What you should do: Print out the data precisely as it appears here, with no pictures.

Supplied material:
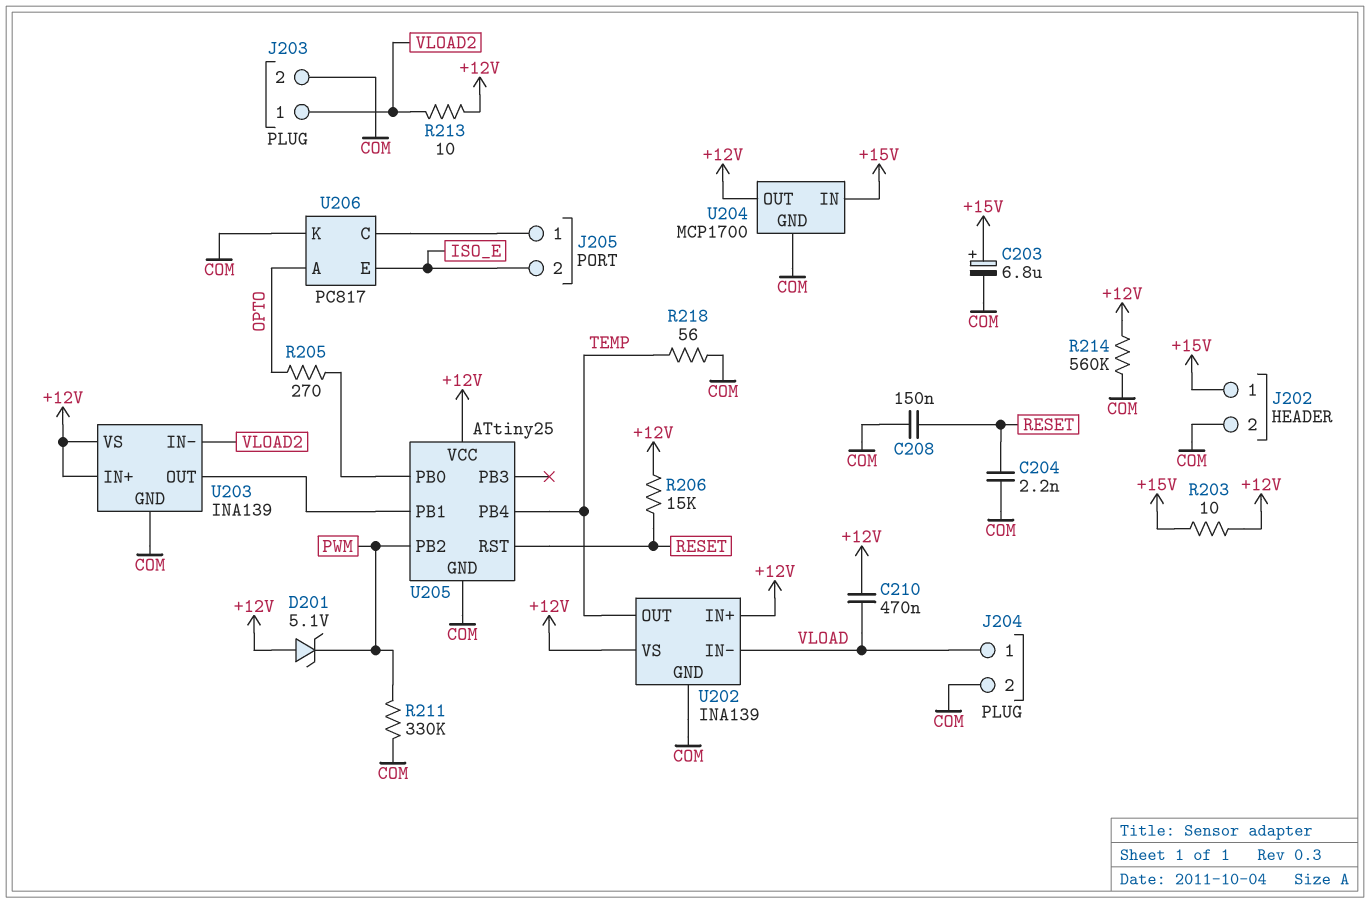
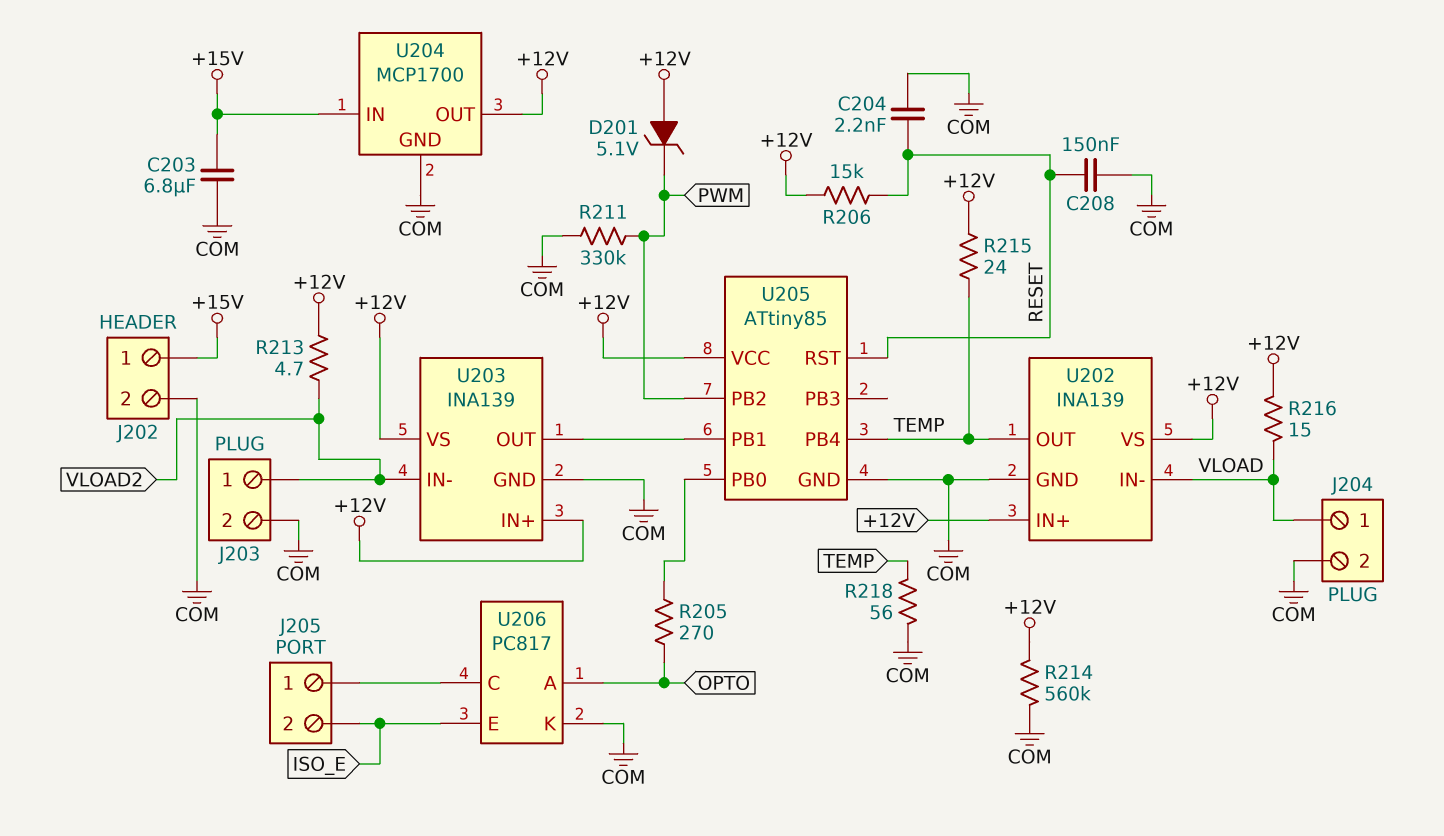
C203: 6.8uF (plus +15V, minus COM) -> 6.8uF (+15V, COM)
C210: 470nF (+12V, VLOAD) -> none
R203: 10 (+12V, +15V) -> none
R213: 10 (+12V, VLOAD2) -> 4.7 (+12V, VLOAD2)
R215: none -> 24 (+12V, TEMP)
R216: none -> 15 (+12V, VLOAD)
U205: ATtiny25 -> ATtiny85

Output of the task:
C203: 6.8uF (plus +15V, minus COM) -> 6.8uF (+15V, COM)
C210: 470nF (+12V, VLOAD) -> none
R203: 10 (+12V, +15V) -> none
R213: 10 (+12V, VLOAD2) -> 4.7 (+12V, VLOAD2)
R215: none -> 24 (+12V, TEMP)
R216: none -> 15 (+12V, VLOAD)
U205: ATtiny25 -> ATtiny85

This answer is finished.